Task to carry out - Search the entries for lines with the string "plane" and say how many there are, giving only the number.

___ Records shown

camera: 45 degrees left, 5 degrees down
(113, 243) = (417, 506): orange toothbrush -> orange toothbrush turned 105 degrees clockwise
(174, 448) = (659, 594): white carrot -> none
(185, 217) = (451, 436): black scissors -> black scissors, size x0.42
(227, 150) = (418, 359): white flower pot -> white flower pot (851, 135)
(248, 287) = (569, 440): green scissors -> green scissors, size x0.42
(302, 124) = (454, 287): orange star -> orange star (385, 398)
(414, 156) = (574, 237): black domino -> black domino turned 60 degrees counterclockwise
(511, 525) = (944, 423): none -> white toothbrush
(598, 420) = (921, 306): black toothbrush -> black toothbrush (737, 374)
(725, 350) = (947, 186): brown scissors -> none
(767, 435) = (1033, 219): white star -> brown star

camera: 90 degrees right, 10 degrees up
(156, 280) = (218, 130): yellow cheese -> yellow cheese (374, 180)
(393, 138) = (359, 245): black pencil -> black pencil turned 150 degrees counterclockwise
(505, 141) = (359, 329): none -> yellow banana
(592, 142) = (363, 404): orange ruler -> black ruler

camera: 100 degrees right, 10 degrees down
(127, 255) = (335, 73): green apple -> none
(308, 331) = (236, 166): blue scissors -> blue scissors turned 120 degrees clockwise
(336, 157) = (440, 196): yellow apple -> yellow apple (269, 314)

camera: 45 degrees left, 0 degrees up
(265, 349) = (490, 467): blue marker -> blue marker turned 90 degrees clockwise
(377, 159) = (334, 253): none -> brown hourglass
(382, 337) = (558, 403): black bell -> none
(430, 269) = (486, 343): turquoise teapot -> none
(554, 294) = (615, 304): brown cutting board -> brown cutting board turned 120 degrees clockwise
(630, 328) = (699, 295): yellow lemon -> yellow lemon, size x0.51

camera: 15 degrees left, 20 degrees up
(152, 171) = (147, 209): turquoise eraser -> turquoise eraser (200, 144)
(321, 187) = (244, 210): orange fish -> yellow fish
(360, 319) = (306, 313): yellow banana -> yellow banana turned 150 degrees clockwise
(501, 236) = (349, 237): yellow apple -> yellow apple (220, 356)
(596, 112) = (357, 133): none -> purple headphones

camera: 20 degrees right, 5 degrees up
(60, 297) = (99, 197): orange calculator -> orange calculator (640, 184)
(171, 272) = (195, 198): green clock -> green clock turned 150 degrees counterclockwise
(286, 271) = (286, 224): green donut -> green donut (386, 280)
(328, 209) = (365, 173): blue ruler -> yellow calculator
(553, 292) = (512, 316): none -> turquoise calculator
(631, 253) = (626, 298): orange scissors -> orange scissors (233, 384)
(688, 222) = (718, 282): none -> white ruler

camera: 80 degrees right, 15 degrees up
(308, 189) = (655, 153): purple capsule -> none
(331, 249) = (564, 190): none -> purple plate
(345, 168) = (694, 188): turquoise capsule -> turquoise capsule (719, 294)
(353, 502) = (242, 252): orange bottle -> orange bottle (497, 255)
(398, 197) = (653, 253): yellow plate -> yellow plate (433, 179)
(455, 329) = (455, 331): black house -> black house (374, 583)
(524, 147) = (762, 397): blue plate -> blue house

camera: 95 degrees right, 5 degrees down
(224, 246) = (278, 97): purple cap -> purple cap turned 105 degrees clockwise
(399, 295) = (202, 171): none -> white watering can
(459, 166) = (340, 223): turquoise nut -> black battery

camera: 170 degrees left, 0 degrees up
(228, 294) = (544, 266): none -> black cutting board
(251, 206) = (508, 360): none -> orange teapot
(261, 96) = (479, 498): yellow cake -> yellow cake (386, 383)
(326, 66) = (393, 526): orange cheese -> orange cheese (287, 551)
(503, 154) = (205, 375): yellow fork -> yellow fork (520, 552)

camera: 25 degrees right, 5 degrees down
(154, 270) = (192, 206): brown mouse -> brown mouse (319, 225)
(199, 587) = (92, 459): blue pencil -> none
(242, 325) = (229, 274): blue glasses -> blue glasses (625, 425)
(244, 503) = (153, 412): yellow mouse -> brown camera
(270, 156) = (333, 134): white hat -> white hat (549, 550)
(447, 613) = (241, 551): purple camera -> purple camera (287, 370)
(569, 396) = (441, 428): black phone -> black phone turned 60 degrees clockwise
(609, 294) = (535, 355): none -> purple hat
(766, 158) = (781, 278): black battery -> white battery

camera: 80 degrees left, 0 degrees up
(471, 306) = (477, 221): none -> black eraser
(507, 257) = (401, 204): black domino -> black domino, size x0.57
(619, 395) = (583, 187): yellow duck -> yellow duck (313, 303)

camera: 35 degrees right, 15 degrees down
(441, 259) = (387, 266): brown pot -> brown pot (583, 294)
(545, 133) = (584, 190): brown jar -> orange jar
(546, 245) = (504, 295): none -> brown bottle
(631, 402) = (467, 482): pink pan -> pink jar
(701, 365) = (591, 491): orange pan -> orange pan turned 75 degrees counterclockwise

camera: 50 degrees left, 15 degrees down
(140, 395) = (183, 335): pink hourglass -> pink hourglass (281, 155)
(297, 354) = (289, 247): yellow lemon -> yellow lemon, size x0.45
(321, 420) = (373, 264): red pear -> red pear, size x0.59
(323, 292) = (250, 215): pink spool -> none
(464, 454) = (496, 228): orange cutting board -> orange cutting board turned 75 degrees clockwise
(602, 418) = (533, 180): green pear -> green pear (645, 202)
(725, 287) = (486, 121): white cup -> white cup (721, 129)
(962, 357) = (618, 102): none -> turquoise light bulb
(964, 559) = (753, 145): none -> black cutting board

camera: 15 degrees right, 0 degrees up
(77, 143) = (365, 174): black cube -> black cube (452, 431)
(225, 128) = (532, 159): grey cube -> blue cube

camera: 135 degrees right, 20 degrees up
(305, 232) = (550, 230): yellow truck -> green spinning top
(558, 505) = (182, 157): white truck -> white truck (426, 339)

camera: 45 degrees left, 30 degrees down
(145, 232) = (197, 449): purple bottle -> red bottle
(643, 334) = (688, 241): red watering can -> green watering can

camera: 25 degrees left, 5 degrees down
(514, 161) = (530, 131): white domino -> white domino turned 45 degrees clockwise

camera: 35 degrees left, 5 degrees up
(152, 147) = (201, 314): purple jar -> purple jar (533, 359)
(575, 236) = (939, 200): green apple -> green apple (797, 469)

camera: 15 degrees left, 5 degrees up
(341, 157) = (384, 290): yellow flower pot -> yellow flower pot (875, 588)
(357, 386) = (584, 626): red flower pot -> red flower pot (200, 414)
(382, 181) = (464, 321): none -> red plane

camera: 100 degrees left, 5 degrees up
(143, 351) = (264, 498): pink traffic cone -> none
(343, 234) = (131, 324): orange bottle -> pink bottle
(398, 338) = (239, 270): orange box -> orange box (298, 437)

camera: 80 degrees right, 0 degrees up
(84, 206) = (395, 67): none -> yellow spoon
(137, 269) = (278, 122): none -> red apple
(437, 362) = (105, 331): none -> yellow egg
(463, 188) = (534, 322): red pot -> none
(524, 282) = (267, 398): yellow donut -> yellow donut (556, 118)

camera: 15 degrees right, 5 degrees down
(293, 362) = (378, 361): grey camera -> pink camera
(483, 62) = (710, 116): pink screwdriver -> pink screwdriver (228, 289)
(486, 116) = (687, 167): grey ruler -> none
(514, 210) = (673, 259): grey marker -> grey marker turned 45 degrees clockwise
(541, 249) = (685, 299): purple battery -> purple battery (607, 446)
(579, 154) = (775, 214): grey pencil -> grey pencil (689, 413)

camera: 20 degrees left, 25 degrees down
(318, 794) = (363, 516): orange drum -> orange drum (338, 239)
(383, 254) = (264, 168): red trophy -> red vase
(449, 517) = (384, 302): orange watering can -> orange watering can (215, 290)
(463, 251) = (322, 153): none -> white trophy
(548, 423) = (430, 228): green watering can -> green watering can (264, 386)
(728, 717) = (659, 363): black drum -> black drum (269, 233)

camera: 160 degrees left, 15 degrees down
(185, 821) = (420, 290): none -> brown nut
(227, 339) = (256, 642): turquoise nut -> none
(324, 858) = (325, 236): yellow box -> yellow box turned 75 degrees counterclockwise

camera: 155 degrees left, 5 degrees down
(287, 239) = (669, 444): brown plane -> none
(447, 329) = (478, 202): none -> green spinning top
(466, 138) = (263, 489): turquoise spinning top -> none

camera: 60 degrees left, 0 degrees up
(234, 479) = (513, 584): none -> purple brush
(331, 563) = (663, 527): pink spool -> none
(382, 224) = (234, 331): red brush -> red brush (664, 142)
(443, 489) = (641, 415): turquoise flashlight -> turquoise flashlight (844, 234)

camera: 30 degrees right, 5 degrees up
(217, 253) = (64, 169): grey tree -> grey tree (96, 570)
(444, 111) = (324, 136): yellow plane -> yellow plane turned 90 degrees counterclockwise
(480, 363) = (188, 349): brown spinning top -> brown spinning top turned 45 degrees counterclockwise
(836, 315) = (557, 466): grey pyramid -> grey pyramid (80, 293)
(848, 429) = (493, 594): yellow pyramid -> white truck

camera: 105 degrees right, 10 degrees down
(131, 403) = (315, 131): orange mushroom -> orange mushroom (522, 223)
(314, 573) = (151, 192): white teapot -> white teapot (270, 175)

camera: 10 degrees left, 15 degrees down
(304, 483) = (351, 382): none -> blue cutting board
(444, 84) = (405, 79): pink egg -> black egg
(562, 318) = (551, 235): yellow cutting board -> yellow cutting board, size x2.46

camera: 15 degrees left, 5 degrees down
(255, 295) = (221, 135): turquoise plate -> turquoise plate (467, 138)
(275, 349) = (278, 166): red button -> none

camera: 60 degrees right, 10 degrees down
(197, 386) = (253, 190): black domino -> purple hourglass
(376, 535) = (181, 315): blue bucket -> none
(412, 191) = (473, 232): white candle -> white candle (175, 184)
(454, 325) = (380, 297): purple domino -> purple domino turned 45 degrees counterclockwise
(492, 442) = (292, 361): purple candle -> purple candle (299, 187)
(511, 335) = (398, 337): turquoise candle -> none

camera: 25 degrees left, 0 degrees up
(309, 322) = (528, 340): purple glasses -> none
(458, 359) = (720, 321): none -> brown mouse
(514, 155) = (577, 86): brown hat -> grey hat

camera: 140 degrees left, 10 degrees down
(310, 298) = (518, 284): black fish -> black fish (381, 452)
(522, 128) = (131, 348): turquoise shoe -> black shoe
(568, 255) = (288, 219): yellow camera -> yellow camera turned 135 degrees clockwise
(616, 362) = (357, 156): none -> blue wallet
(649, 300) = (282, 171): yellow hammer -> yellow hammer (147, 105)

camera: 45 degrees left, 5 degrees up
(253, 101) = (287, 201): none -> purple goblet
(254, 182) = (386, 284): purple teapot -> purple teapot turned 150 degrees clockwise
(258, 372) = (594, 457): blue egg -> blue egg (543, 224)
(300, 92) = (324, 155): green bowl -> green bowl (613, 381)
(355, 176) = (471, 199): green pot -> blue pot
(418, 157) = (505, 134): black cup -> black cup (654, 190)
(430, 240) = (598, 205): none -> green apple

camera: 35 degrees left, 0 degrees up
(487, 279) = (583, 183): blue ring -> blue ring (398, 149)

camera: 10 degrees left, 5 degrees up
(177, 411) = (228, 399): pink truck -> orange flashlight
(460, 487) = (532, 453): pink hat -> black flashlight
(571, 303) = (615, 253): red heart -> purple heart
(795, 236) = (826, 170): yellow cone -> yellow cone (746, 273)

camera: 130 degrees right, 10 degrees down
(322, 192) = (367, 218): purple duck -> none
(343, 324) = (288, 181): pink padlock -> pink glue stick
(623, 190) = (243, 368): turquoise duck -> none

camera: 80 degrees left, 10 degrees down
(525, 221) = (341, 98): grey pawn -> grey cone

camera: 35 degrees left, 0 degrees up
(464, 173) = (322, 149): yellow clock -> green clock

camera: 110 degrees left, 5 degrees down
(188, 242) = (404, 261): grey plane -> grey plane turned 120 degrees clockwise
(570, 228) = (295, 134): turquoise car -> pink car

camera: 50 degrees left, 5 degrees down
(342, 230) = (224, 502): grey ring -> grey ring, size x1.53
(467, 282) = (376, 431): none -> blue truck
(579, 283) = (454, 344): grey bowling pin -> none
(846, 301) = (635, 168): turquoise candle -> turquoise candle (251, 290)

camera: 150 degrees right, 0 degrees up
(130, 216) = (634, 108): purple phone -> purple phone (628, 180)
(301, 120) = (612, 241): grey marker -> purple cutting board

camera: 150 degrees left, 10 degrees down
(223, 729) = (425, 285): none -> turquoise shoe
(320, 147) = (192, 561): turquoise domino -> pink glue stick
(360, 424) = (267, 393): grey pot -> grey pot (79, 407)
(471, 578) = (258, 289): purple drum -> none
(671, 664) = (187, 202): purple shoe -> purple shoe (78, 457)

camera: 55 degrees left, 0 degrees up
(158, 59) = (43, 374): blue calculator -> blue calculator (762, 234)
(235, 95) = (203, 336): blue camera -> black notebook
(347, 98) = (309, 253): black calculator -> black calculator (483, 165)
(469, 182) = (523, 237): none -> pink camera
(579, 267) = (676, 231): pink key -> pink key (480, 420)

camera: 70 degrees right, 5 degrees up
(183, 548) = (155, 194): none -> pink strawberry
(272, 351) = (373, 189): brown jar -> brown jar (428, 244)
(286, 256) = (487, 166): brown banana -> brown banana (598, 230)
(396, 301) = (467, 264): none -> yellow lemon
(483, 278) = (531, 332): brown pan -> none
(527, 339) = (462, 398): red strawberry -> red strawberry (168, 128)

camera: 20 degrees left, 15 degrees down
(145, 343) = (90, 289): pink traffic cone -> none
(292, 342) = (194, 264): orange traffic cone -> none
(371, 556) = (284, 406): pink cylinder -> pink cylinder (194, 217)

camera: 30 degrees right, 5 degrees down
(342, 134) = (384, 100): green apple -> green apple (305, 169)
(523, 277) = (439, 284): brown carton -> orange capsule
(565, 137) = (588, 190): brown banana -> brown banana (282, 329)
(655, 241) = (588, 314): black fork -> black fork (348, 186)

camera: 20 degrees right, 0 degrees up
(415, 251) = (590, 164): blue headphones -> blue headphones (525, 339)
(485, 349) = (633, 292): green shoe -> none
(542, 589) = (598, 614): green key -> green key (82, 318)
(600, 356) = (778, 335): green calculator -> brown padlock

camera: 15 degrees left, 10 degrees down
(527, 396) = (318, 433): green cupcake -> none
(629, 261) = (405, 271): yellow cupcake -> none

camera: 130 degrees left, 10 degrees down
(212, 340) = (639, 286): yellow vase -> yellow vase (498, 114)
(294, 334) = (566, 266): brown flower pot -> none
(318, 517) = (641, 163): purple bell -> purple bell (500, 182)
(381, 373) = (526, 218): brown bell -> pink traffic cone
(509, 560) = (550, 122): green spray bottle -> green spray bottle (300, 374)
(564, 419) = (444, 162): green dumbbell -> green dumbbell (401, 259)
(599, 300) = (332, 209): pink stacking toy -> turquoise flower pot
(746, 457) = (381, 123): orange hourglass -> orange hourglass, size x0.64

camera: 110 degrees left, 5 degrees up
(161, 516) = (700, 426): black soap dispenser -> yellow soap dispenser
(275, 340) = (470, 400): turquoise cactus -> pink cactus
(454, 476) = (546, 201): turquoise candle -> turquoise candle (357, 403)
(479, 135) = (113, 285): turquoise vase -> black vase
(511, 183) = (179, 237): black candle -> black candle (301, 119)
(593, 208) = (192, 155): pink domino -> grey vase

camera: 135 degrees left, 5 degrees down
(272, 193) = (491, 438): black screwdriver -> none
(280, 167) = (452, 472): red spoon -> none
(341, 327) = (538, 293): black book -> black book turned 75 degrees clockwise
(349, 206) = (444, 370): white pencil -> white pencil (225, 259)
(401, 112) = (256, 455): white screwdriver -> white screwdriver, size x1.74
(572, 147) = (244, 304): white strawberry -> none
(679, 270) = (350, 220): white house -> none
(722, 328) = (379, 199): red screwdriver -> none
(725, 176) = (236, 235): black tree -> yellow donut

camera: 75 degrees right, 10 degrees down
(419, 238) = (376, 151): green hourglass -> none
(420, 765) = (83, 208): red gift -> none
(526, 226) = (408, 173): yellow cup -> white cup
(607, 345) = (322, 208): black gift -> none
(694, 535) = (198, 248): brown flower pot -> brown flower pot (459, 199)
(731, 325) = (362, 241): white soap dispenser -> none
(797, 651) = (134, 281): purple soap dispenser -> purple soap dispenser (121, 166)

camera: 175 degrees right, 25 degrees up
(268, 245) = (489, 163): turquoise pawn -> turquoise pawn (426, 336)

______

Response for this exercise - 4